(Coordinate-based object records)
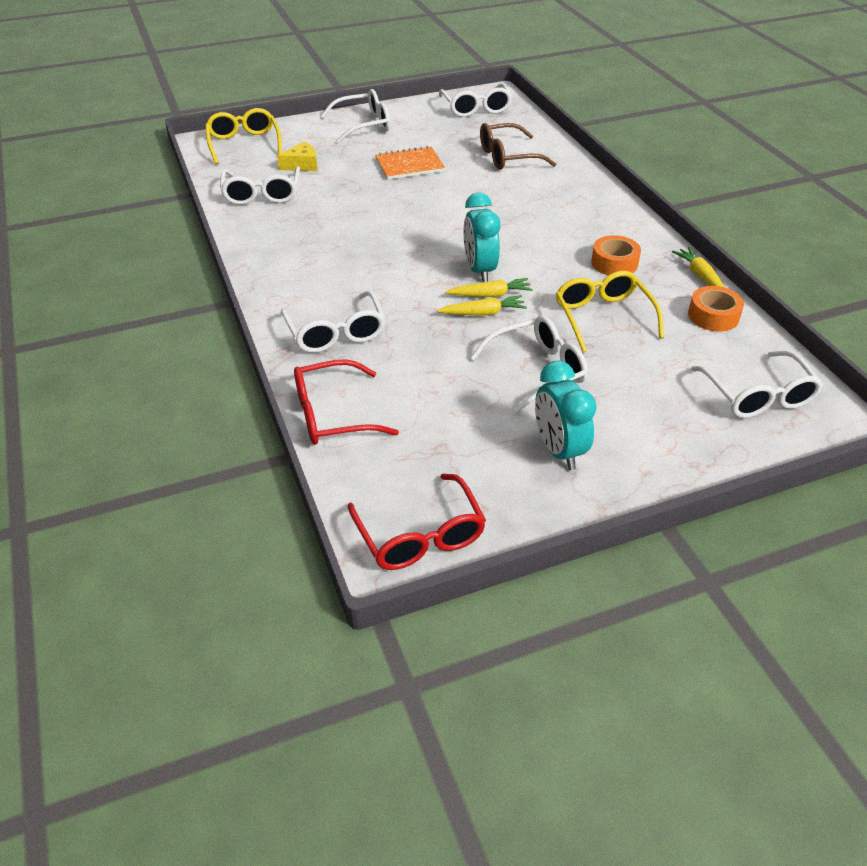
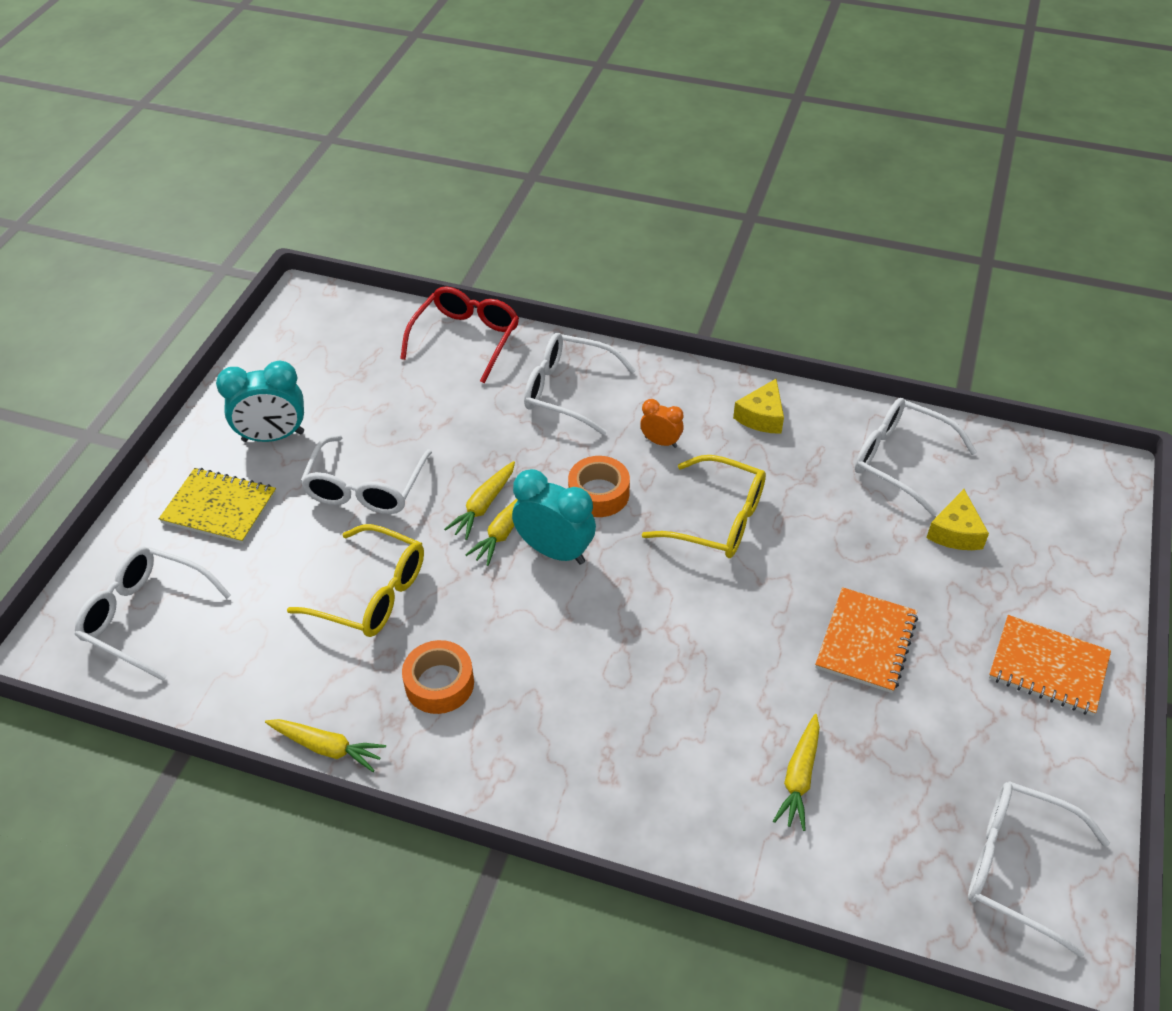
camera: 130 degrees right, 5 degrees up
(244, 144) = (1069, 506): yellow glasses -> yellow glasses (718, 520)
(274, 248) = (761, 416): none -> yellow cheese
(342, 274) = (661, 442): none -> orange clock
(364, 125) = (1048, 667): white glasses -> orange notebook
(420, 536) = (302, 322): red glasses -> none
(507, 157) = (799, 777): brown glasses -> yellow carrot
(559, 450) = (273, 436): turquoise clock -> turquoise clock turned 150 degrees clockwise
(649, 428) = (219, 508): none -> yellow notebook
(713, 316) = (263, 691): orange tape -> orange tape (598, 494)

Problem.
Find "orange" in the preceding records. Copy each line that holds it.

Response.
(342, 274) = (661, 442): none -> orange clock
(364, 125) = (1048, 667): white glasses -> orange notebook
(713, 316) = (263, 691): orange tape -> orange tape (598, 494)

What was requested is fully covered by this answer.